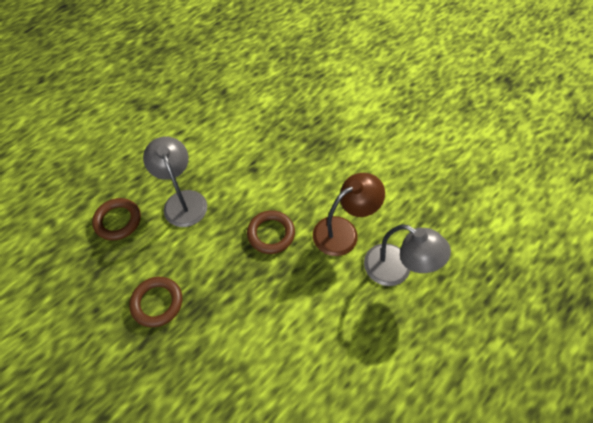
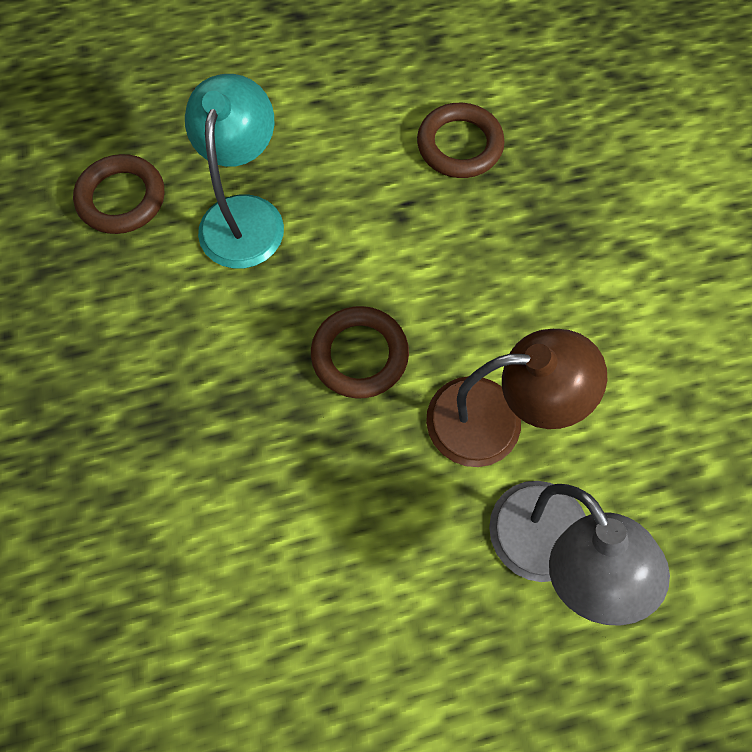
camera: 30 degrees right, 10 degrees up
(157, 303) = (102, 376): brown ring -> brown ring (459, 145)
(183, 200) = (245, 215): grey lamp -> turquoise lamp

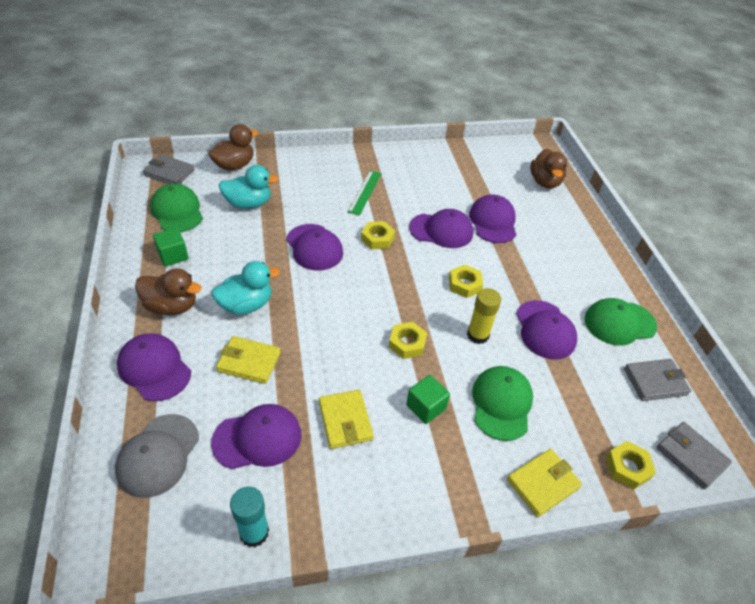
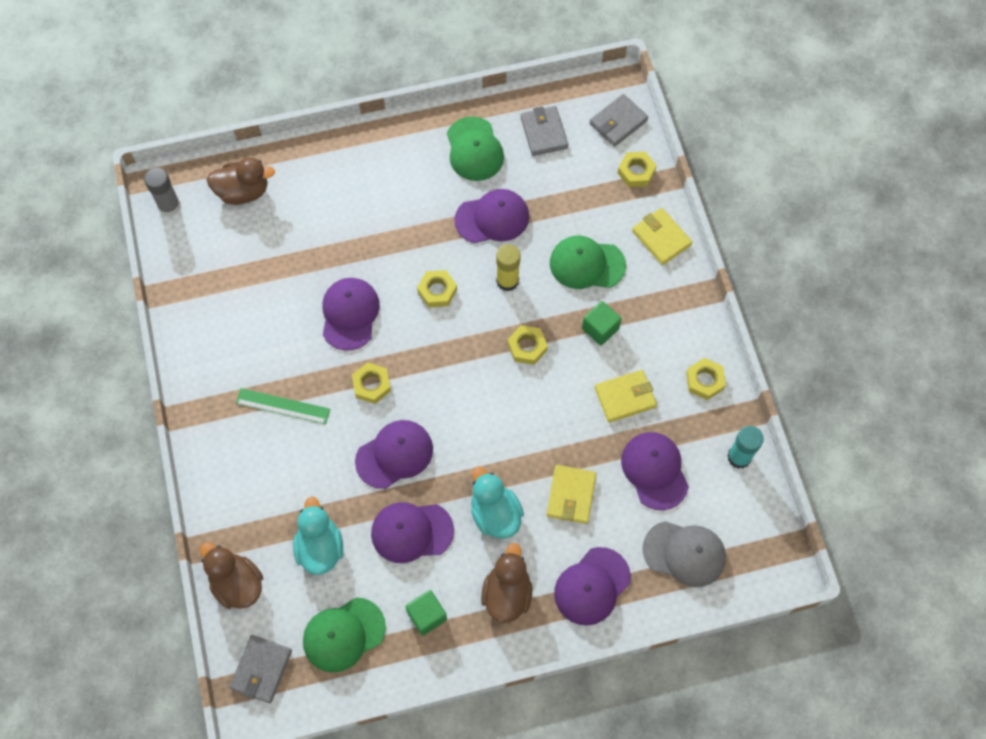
camera: 90 degrees left, 20 degrees up
(356, 507) = (704, 381): none -> yellow nut
(493, 222) = (328, 256): purple cap -> purple cap (411, 532)
(526, 149) = (169, 206): none -> grey glue stick

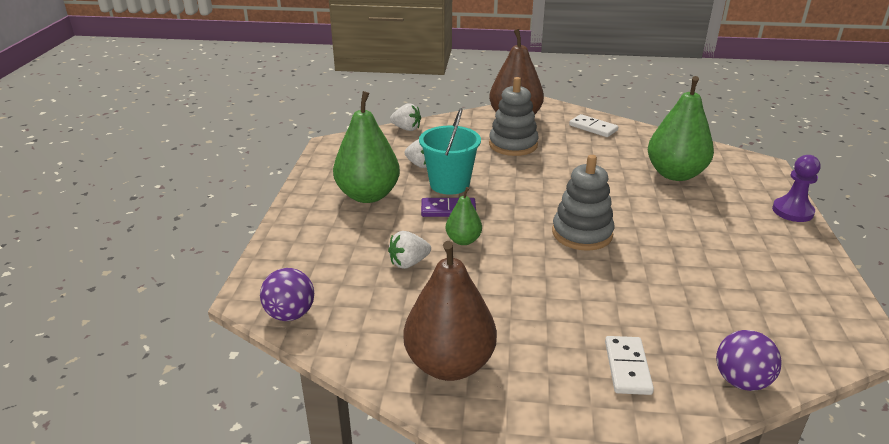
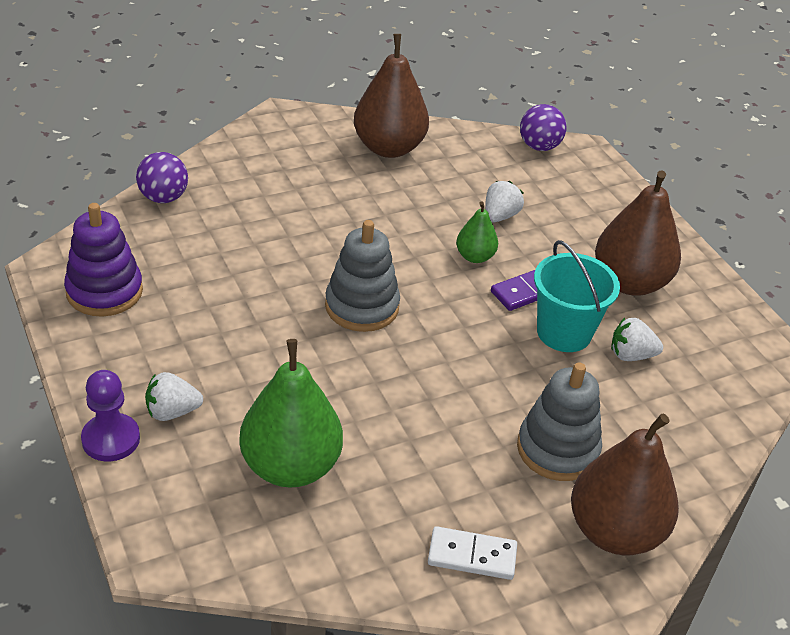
camera: 145 degrees right, 10 degrees up
(368, 195) = (629, 282): green pear -> brown pear
(406, 129) = (735, 428): white strawberry -> white strawberry (172, 412)
(627, 367) = (256, 183): white domino -> none
(805, 302) = (104, 291): none -> purple stacking toy

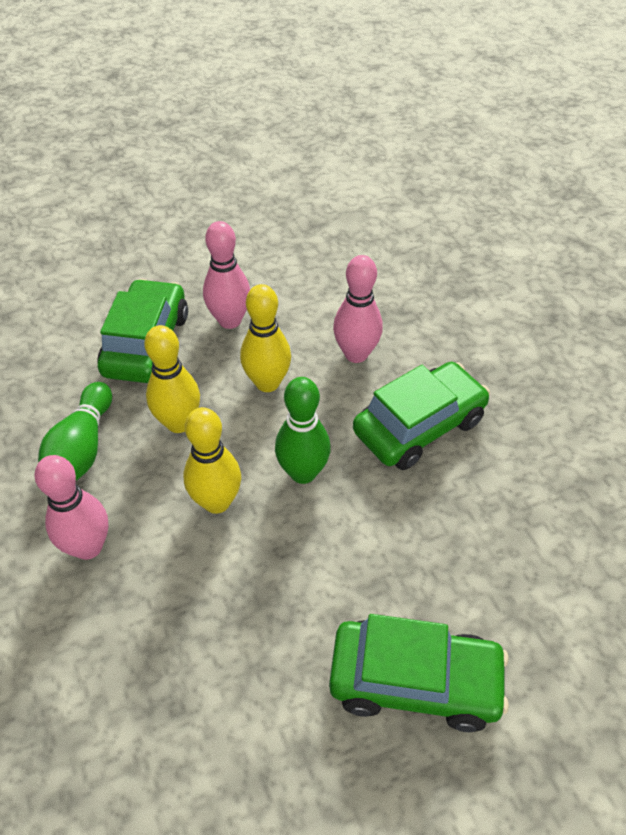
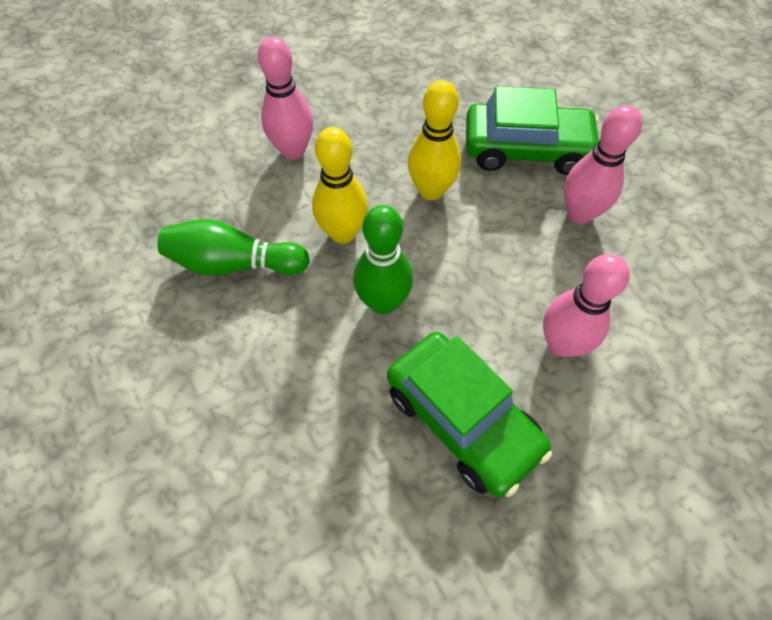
camera: 85 degrees right, 10 degrees up
(81, 451) = (389, 126): green bowling pin -> green bowling pin (234, 263)
(267, 383) = (497, 258): yellow bowling pin -> none
(415, 681) = (151, 416): green car -> none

Action item »
When you return the records, keep every word unchanged and drop the pictures.

Result »
camera: 30 degrees right, 10 degrees up
(157, 303) = (102, 376): brown ring -> brown ring (459, 145)
(183, 200) = (245, 215): grey lamp -> turquoise lamp

camera: 90 degrees left, 20 degrees up
(356, 507) = (704, 381): none -> yellow nut
(493, 222) = (328, 256): purple cap -> purple cap (411, 532)
(526, 149) = (169, 206): none -> grey glue stick

camera: 145 degrees right, 10 degrees up
(368, 195) = (629, 282): green pear -> brown pear
(406, 129) = (735, 428): white strawberry -> white strawberry (172, 412)
(627, 367) = (256, 183): white domino -> none
(805, 302) = (104, 291): none -> purple stacking toy

camera: 85 degrees right, 10 degrees up
(81, 451) = (389, 126): green bowling pin -> green bowling pin (234, 263)
(267, 383) = (497, 258): yellow bowling pin -> none
(415, 681) = (151, 416): green car -> none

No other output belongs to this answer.